Scan the material for the word "purple" and return every matching line.

● Given data
________

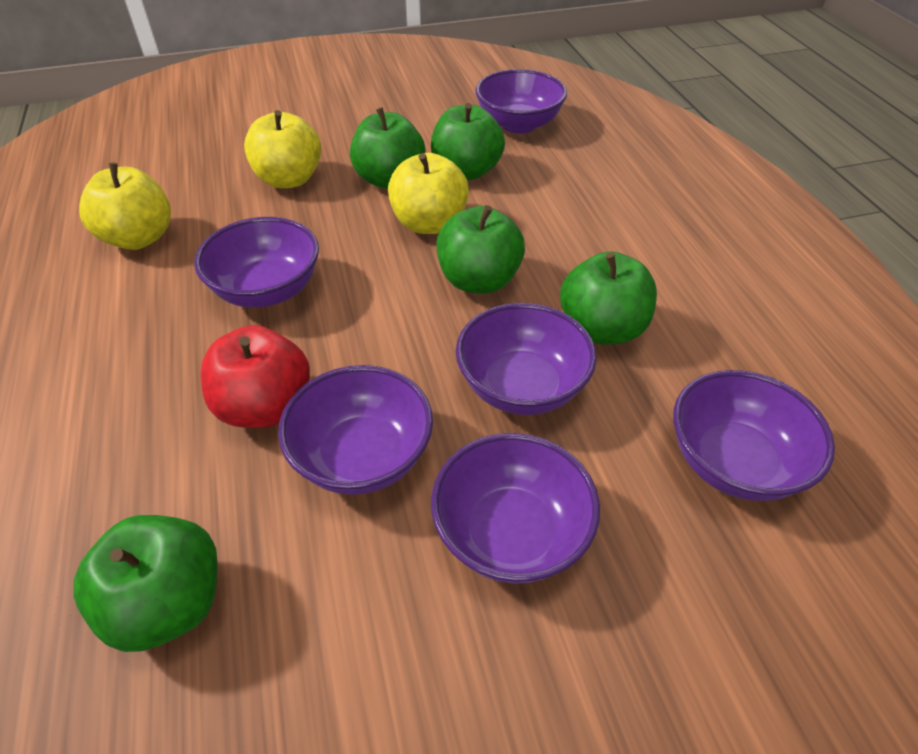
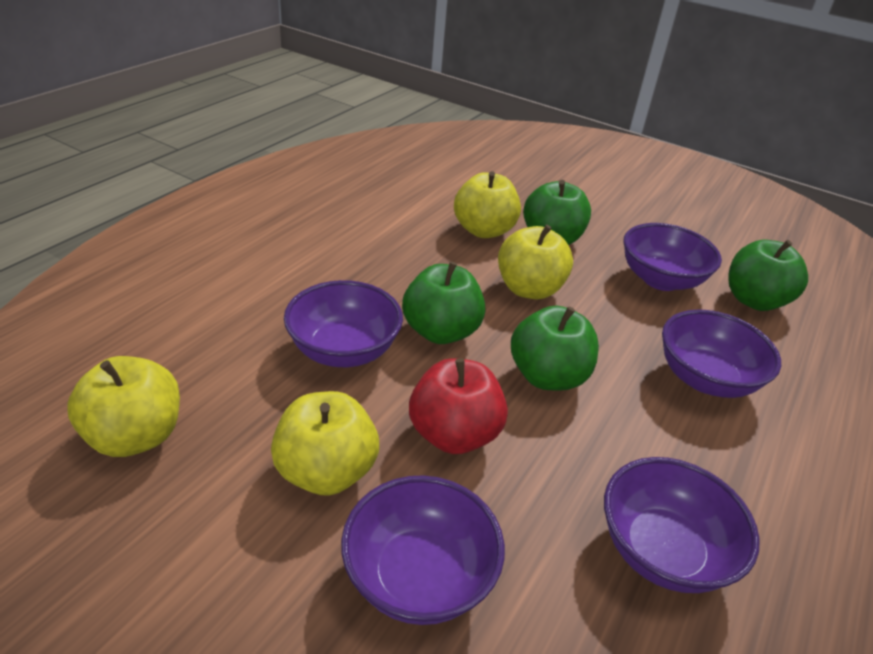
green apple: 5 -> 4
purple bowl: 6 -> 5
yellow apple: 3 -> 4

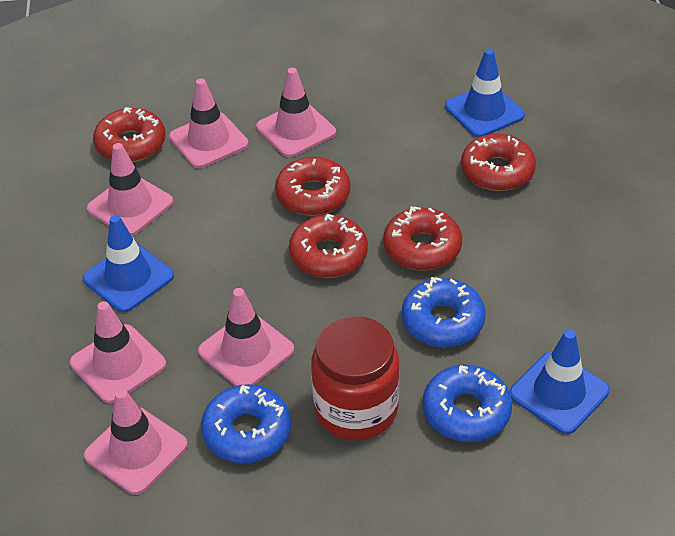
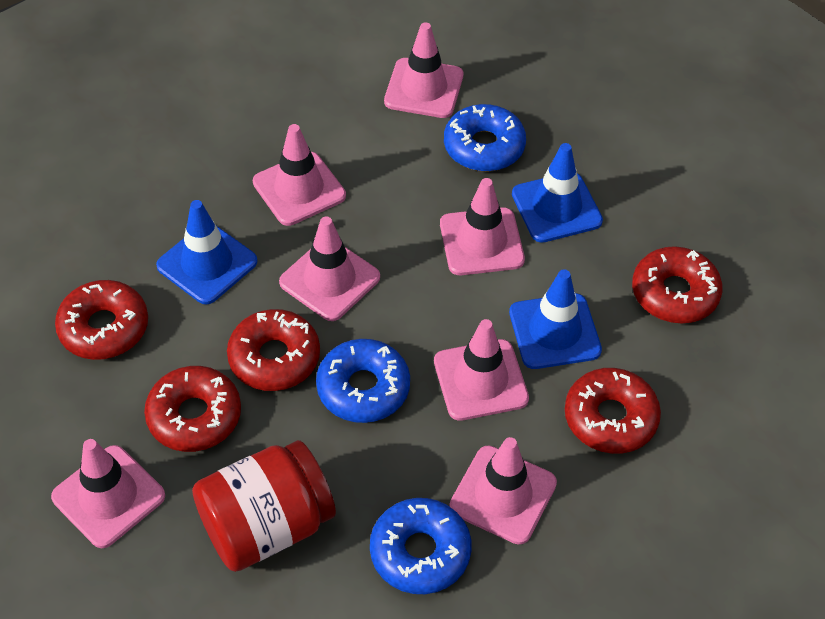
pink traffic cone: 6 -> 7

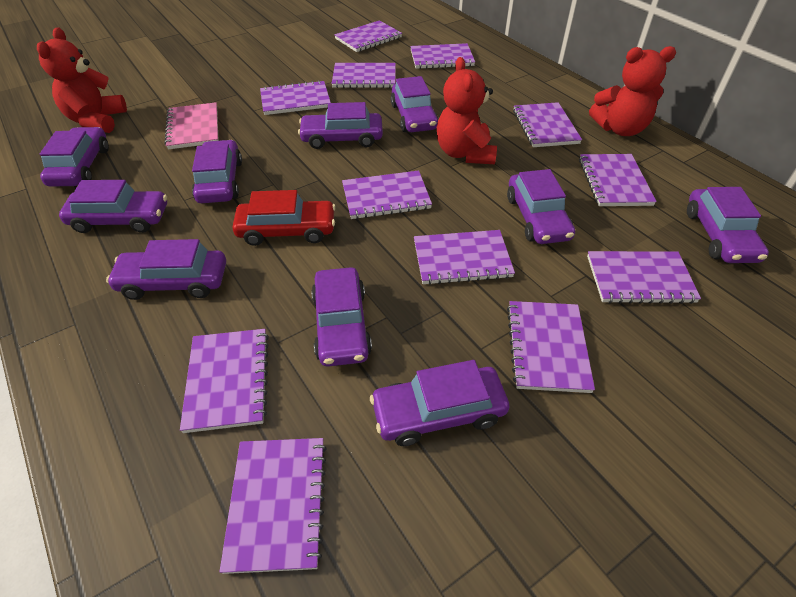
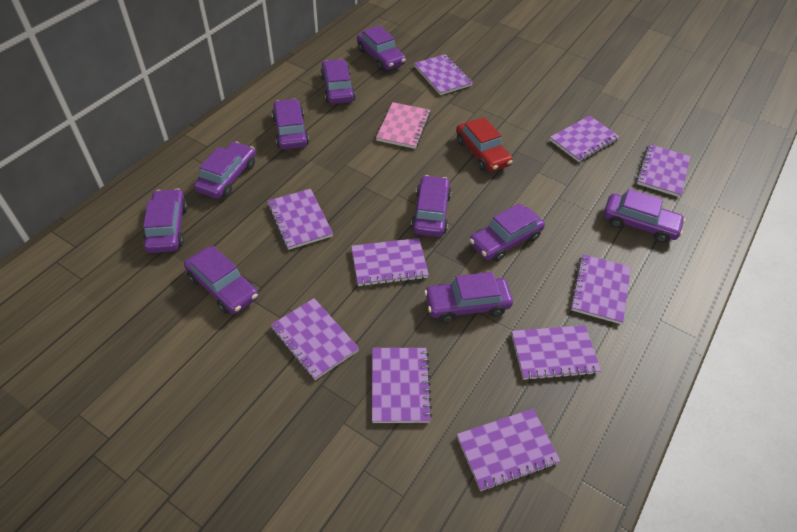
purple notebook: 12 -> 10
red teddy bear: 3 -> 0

________

● Response
purple bowl: 6 -> 5
purple notebook: 12 -> 10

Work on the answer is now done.